Task objective: This task calls for copying every line in the data below that contains the word "slope".

━━━━━ Provided information

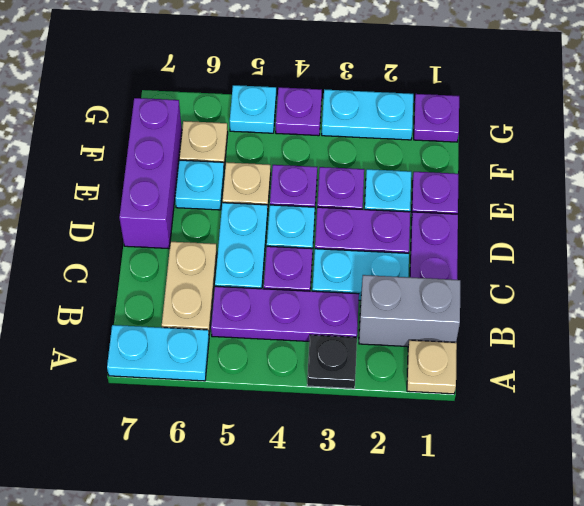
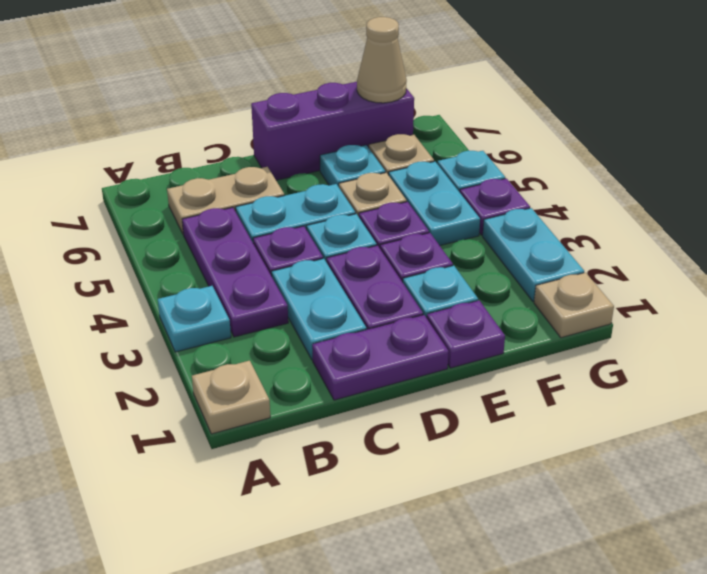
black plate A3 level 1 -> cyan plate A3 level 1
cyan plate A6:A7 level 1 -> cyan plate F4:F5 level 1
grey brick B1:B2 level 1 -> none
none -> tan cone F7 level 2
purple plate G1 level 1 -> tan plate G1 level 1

━━━━━━━━━━
━━━━━ Provided information

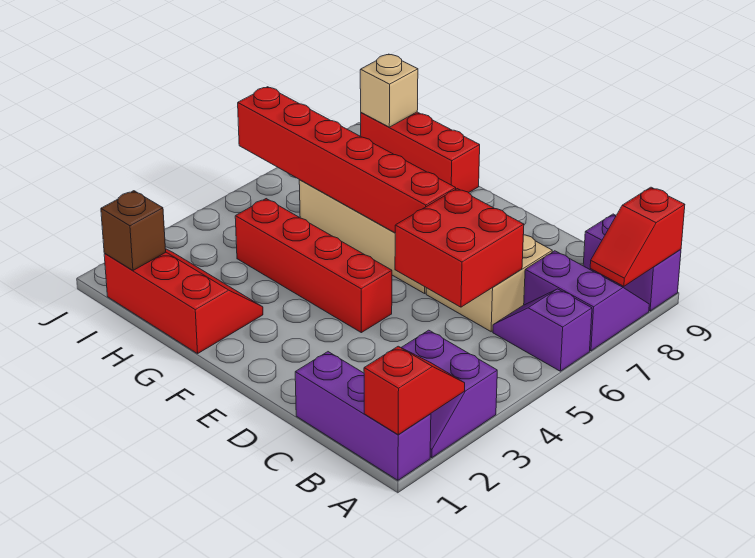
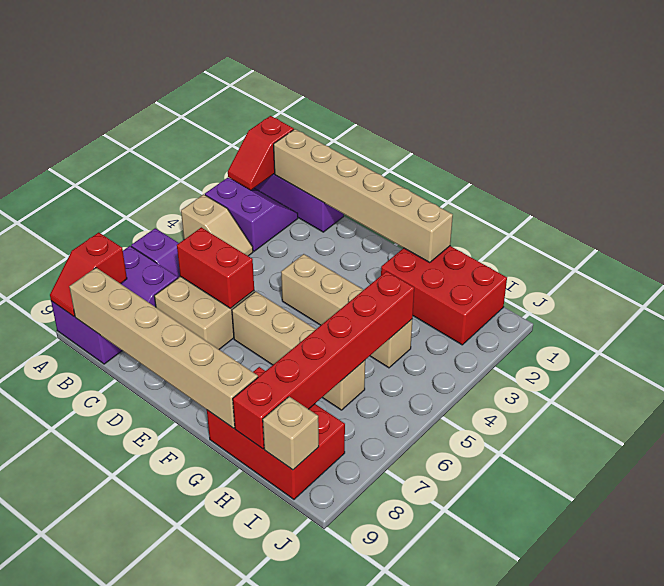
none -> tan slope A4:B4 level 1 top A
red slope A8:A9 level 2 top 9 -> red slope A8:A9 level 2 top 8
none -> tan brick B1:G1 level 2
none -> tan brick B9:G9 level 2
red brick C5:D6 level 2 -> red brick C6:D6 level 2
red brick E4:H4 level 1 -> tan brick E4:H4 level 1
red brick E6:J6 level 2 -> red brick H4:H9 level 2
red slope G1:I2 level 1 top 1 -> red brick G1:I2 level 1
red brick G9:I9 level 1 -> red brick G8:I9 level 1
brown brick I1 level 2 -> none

━━━━━━━━━━

Task solution:
none -> tan slope A4:B4 level 1 top A
red slope A8:A9 level 2 top 9 -> red slope A8:A9 level 2 top 8
red slope G1:I2 level 1 top 1 -> red brick G1:I2 level 1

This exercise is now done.